(Object correspondence data)
▬▬▬▬▬▬

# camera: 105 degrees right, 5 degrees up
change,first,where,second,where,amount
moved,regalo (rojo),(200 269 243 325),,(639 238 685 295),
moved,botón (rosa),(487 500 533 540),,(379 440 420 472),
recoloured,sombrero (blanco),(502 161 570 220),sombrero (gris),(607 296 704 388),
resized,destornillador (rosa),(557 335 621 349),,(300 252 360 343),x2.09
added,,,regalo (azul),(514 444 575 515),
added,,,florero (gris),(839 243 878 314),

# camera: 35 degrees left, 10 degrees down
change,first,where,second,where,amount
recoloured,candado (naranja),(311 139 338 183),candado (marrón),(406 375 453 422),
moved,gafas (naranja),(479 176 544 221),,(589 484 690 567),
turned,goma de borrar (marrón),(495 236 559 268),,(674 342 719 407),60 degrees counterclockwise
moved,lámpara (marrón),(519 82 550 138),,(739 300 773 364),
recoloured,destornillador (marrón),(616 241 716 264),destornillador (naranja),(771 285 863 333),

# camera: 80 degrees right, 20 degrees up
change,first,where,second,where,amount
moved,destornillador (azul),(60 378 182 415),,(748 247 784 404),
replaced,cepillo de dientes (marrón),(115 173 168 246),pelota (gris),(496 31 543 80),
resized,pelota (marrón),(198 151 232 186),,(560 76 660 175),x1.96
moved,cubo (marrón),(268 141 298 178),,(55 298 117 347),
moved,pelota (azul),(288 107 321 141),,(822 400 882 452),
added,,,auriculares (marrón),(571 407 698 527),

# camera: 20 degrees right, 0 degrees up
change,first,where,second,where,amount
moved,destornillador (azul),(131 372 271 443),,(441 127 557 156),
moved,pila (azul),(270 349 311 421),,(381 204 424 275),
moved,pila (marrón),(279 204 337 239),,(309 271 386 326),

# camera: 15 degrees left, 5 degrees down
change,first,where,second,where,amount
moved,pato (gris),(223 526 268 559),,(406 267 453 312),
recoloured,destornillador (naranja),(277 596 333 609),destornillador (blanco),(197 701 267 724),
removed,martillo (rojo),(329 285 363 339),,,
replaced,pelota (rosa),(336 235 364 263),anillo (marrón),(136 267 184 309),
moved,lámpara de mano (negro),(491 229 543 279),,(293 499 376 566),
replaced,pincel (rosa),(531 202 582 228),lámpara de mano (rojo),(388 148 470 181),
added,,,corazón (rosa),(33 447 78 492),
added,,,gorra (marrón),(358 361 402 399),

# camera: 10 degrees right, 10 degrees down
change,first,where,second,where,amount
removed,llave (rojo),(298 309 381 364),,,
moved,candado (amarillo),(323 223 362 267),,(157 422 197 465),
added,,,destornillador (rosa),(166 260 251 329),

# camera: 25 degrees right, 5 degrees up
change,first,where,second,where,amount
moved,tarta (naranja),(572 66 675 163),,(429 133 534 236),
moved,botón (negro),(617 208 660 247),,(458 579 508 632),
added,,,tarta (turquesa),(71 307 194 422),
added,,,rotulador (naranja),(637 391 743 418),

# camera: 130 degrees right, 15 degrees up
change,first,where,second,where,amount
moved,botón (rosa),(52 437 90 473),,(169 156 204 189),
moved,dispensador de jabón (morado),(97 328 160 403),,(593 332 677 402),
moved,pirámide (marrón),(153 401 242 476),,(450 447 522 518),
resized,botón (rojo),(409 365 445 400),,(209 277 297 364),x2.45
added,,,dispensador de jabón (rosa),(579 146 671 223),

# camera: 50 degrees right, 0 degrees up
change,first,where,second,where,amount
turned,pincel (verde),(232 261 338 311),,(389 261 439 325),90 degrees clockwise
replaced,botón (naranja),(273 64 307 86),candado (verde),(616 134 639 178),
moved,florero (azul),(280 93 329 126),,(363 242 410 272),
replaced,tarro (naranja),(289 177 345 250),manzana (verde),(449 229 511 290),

▬▬▬▬▬▬

Exercise =
Copy out the data exactly, keeping each line whole.

Output =
# camera: 105 degrees right, 5 degrees up
change,first,where,second,where,amount
moved,regalo (rojo),(200 269 243 325),,(639 238 685 295),
moved,botón (rosa),(487 500 533 540),,(379 440 420 472),
recoloured,sombrero (blanco),(502 161 570 220),sombrero (gris),(607 296 704 388),
resized,destornillador (rosa),(557 335 621 349),,(300 252 360 343),x2.09
added,,,regalo (azul),(514 444 575 515),
added,,,florero (gris),(839 243 878 314),

# camera: 35 degrees left, 10 degrees down
change,first,where,second,where,amount
recoloured,candado (naranja),(311 139 338 183),candado (marrón),(406 375 453 422),
moved,gafas (naranja),(479 176 544 221),,(589 484 690 567),
turned,goma de borrar (marrón),(495 236 559 268),,(674 342 719 407),60 degrees counterclockwise
moved,lámpara (marrón),(519 82 550 138),,(739 300 773 364),
recoloured,destornillador (marrón),(616 241 716 264),destornillador (naranja),(771 285 863 333),

# camera: 80 degrees right, 20 degrees up
change,first,where,second,where,amount
moved,destornillador (azul),(60 378 182 415),,(748 247 784 404),
replaced,cepillo de dientes (marrón),(115 173 168 246),pelota (gris),(496 31 543 80),
resized,pelota (marrón),(198 151 232 186),,(560 76 660 175),x1.96
moved,cubo (marrón),(268 141 298 178),,(55 298 117 347),
moved,pelota (azul),(288 107 321 141),,(822 400 882 452),
added,,,auriculares (marrón),(571 407 698 527),

# camera: 20 degrees right, 0 degrees up
change,first,where,second,where,amount
moved,destornillador (azul),(131 372 271 443),,(441 127 557 156),
moved,pila (azul),(270 349 311 421),,(381 204 424 275),
moved,pila (marrón),(279 204 337 239),,(309 271 386 326),

# camera: 15 degrees left, 5 degrees down
change,first,where,second,where,amount
moved,pato (gris),(223 526 268 559),,(406 267 453 312),
recoloured,destornillador (naranja),(277 596 333 609),destornillador (blanco),(197 701 267 724),
removed,martillo (rojo),(329 285 363 339),,,
replaced,pelota (rosa),(336 235 364 263),anillo (marrón),(136 267 184 309),
moved,lámpara de mano (negro),(491 229 543 279),,(293 499 376 566),
replaced,pincel (rosa),(531 202 582 228),lámpara de mano (rojo),(388 148 470 181),
added,,,corazón (rosa),(33 447 78 492),
added,,,gorra (marrón),(358 361 402 399),

# camera: 10 degrees right, 10 degrees down
change,first,where,second,where,amount
removed,llave (rojo),(298 309 381 364),,,
moved,candado (amarillo),(323 223 362 267),,(157 422 197 465),
added,,,destornillador (rosa),(166 260 251 329),

# camera: 25 degrees right, 5 degrees up
change,first,where,second,where,amount
moved,tarta (naranja),(572 66 675 163),,(429 133 534 236),
moved,botón (negro),(617 208 660 247),,(458 579 508 632),
added,,,tarta (turquesa),(71 307 194 422),
added,,,rotulador (naranja),(637 391 743 418),

# camera: 130 degrees right, 15 degrees up
change,first,where,second,where,amount
moved,botón (rosa),(52 437 90 473),,(169 156 204 189),
moved,dispensador de jabón (morado),(97 328 160 403),,(593 332 677 402),
moved,pirámide (marrón),(153 401 242 476),,(450 447 522 518),
resized,botón (rojo),(409 365 445 400),,(209 277 297 364),x2.45
added,,,dispensador de jabón (rosa),(579 146 671 223),

# camera: 50 degrees right, 0 degrees up
change,first,where,second,where,amount
turned,pincel (verde),(232 261 338 311),,(389 261 439 325),90 degrees clockwise
replaced,botón (naranja),(273 64 307 86),candado (verde),(616 134 639 178),
moved,florero (azul),(280 93 329 126),,(363 242 410 272),
replaced,tarro (naranja),(289 177 345 250),manzana (verde),(449 229 511 290),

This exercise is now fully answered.